#### [EXERCISE]
State how many lines in the records below include the word "purple". Give nothing but that number.
(DATA FOR ANALYSIS begins)
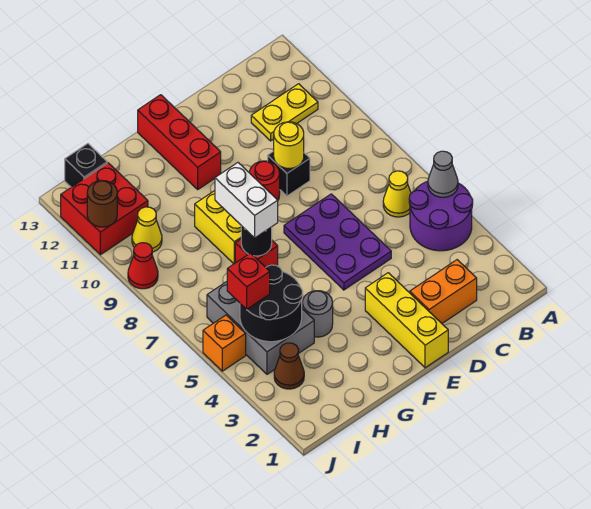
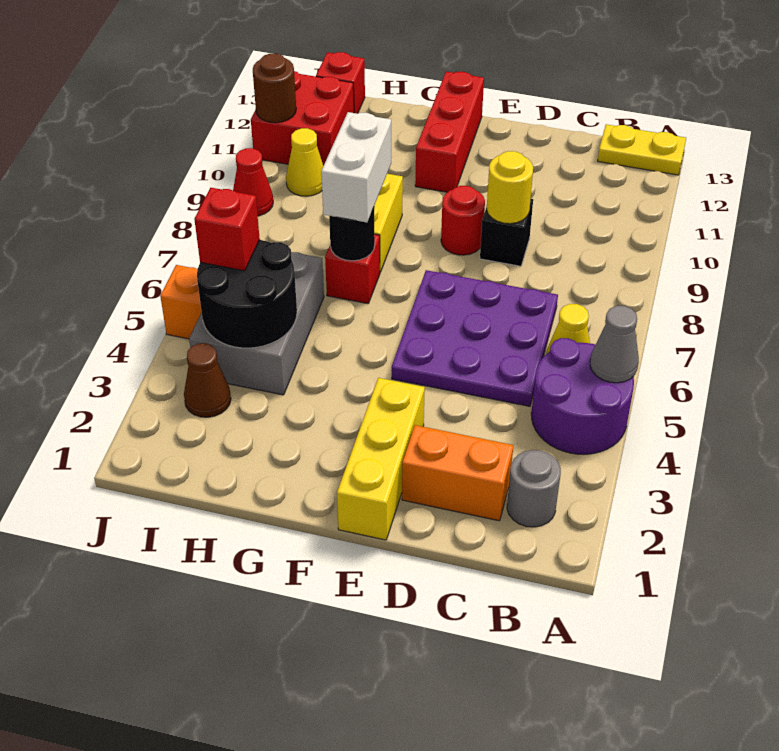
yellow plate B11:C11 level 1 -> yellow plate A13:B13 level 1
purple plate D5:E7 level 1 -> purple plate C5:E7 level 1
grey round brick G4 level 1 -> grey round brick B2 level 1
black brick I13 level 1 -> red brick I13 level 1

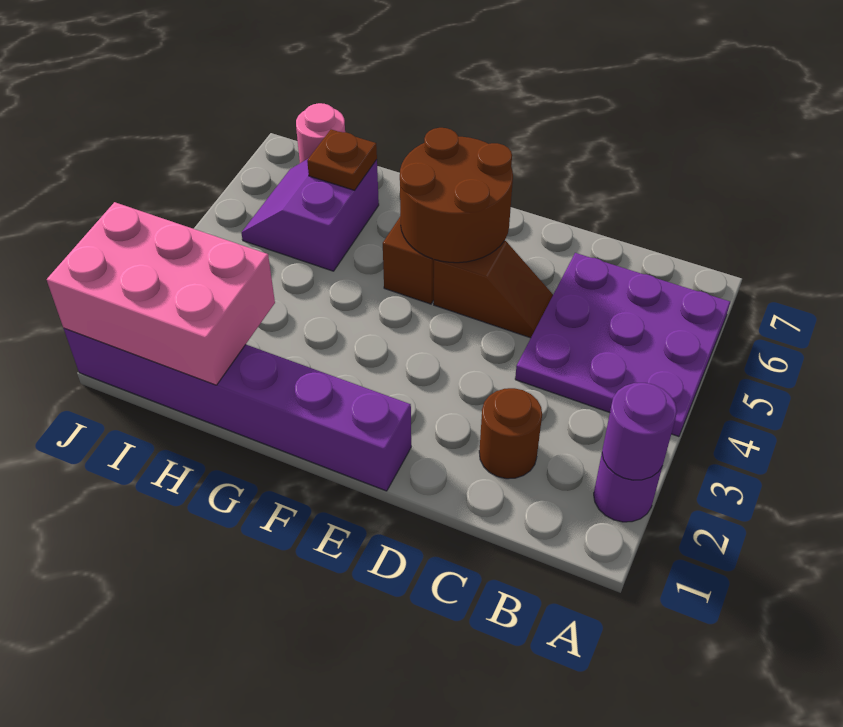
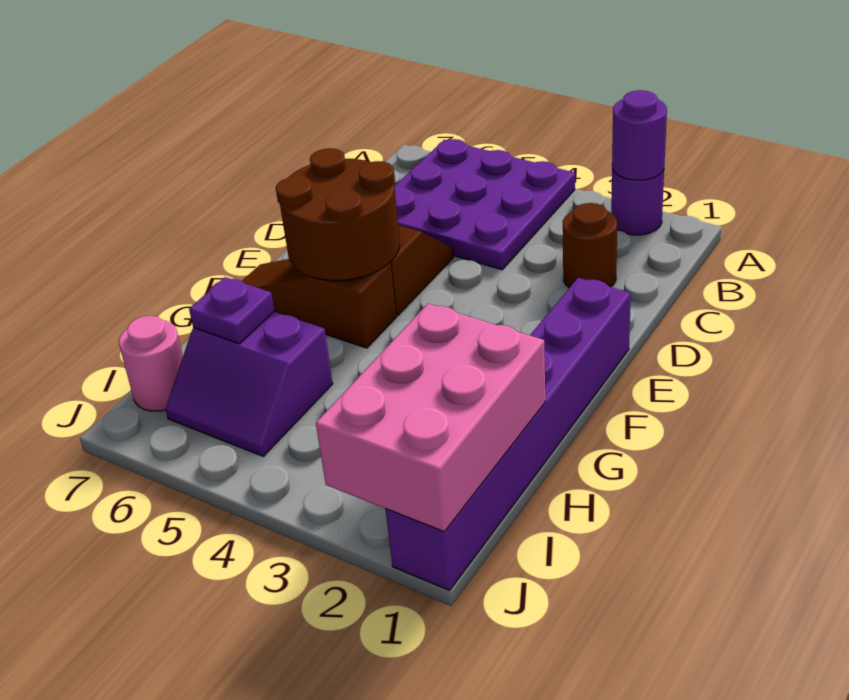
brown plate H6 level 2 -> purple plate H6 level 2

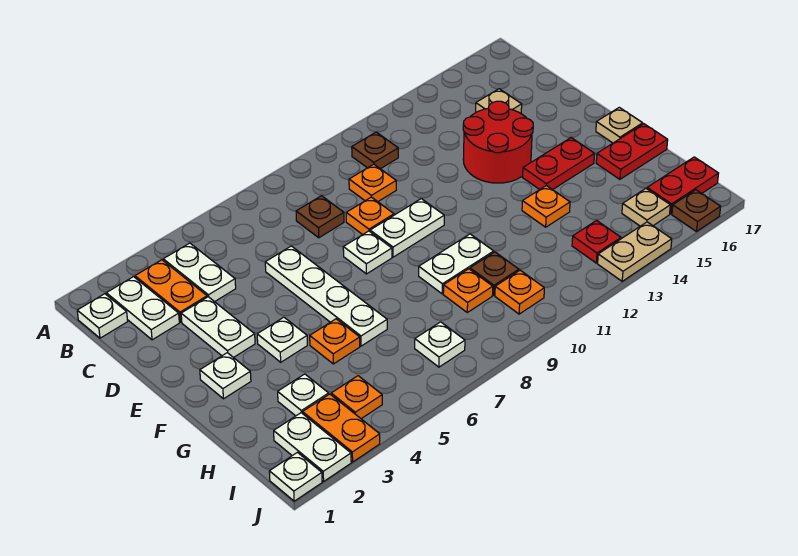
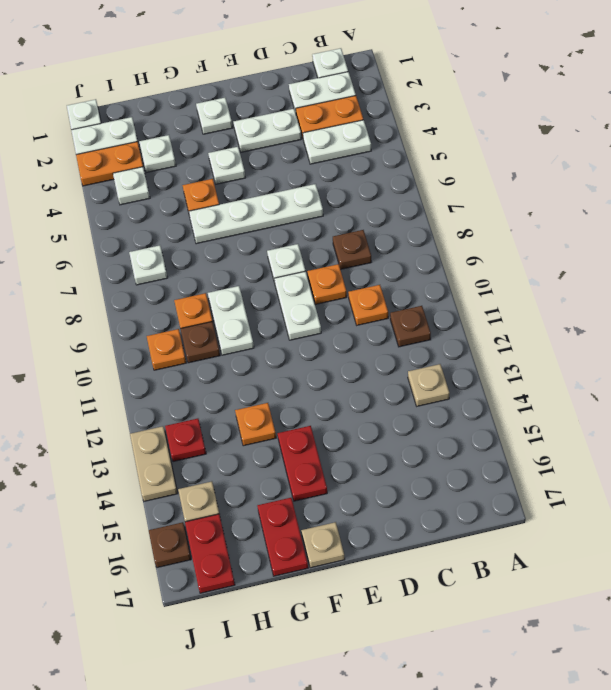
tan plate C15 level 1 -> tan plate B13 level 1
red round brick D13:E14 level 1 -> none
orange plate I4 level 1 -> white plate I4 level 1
(DATA FOR ANALYSIS ends)
#### [SOLVED EXERCISE]
2